* Work to complete *
Could you repeat, exactly and with no pictures, only the lines from the start of the records through the line containing "white light bulb [491,208,557,273]"?

Coordinate-based change listings
=======

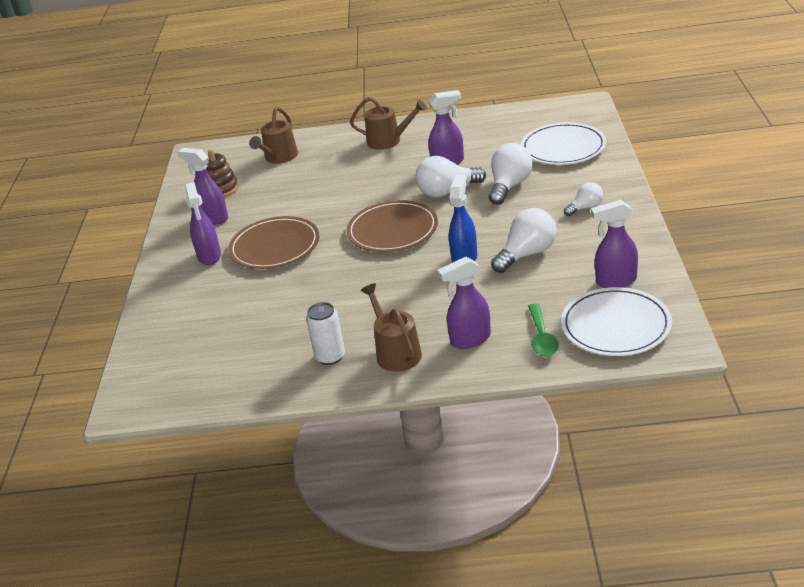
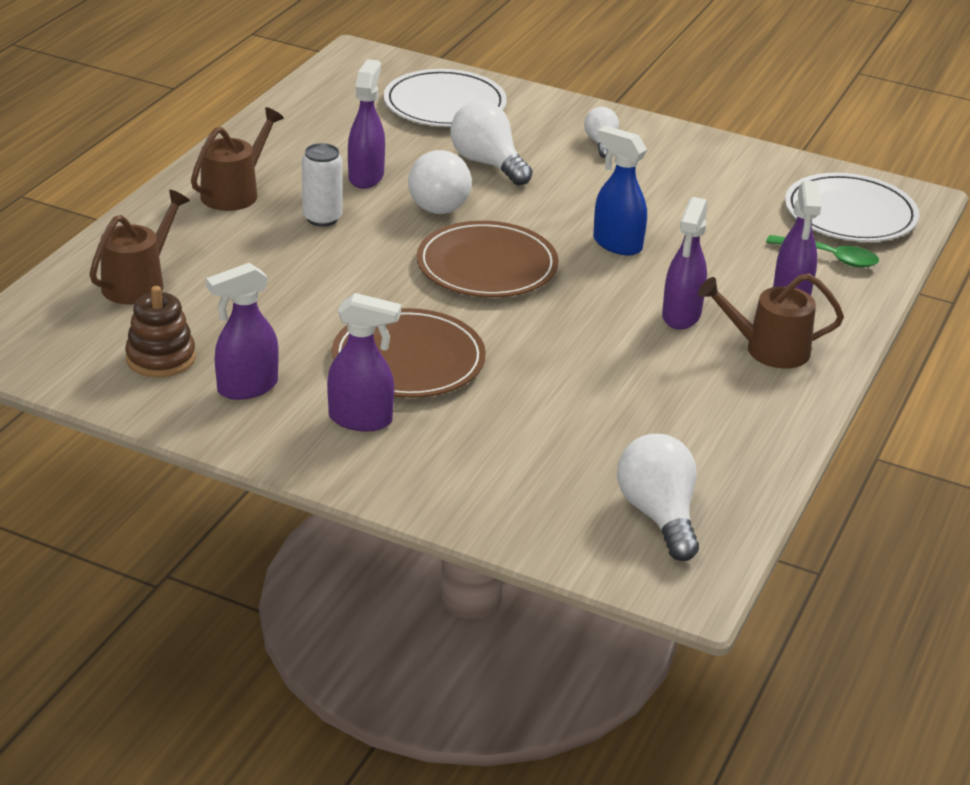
camera: 70 degrees left, 0 degrees up
brown watering can [249,107,298,163] -> brown watering can turned 105 degrees counterclockwise [89,190,190,305]
white can [306,302,345,365] -> white can moved to [302,143,343,226]
white light bulb [491,208,557,273] -> white light bulb moved to [617,434,699,561]
purple spray bottle [591,200,638,288] -> purple spray bottle moved to [662,197,708,330]

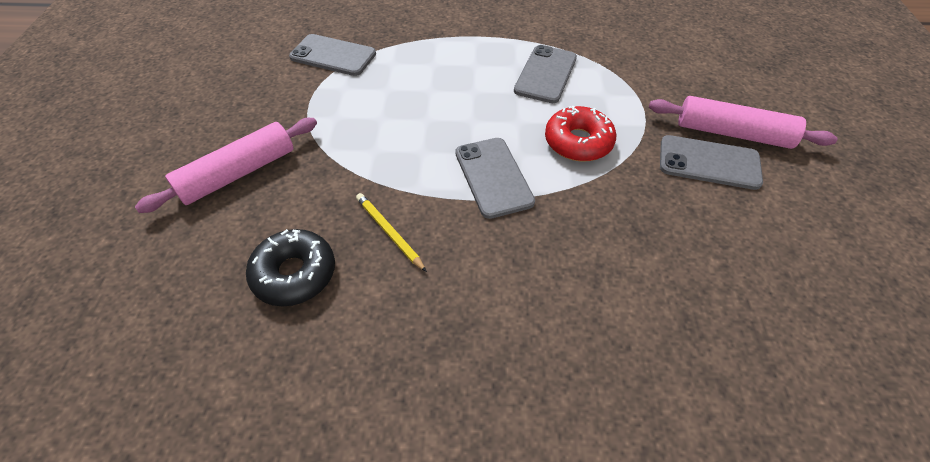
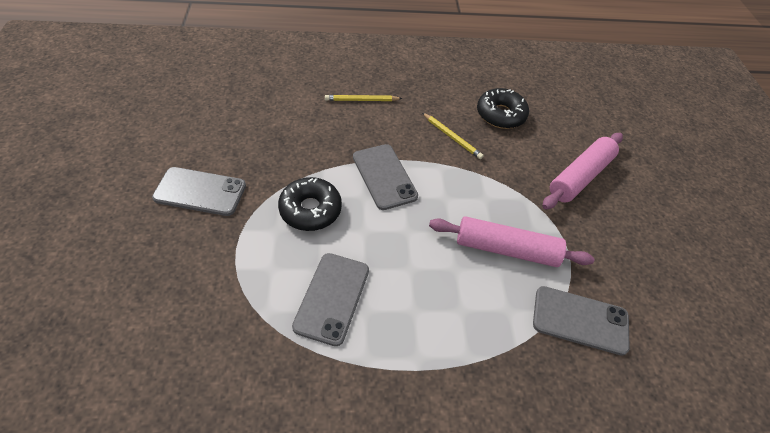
camera: 170 degrees right, 0 degrees up
red donut [545,106,616,161] -> black donut [278,177,342,231]
pink rolling pin [649,96,838,149] -> pink rolling pin moved to [429,216,594,267]
none -> yellow pencil [325,95,403,101]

=======

* Solution for this problem *
camera: 70 degrees left, 0 degrees up
brown watering can [249,107,298,163] -> brown watering can turned 105 degrees counterclockwise [89,190,190,305]
white can [306,302,345,365] -> white can moved to [302,143,343,226]
white light bulb [491,208,557,273] -> white light bulb moved to [617,434,699,561]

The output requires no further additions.